### Work to be completed
Check the listing below for lines that hold "plus". How many are there? Please give only the number.
= = = = =
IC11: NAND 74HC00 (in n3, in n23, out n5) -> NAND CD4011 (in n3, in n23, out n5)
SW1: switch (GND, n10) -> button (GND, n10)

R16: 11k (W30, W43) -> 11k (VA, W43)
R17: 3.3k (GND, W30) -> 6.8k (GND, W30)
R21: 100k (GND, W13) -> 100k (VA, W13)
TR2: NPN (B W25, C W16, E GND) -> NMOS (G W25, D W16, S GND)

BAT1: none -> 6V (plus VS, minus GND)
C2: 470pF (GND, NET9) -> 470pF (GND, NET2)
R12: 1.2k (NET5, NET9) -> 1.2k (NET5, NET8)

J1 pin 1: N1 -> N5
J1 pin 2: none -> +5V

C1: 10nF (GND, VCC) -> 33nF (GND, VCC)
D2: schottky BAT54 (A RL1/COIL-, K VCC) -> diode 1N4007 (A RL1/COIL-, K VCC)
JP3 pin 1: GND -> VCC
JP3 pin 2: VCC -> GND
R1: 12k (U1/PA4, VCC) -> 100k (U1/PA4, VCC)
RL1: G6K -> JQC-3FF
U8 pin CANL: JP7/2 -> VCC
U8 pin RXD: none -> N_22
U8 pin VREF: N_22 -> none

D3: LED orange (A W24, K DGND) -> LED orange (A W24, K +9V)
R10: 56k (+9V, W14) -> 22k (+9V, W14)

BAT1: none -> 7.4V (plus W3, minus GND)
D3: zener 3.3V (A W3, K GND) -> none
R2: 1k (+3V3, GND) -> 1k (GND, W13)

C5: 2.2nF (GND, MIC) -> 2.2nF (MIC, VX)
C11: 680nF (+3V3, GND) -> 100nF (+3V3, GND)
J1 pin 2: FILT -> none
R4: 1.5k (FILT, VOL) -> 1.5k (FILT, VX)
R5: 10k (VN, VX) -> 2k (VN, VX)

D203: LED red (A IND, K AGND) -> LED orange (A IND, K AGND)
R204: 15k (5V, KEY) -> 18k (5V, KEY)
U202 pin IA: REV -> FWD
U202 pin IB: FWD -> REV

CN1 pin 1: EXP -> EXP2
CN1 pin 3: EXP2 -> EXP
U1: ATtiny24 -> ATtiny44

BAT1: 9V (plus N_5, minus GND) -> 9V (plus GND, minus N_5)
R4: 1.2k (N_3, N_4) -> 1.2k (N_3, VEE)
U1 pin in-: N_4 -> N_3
= = = = =
### Solution for this task
3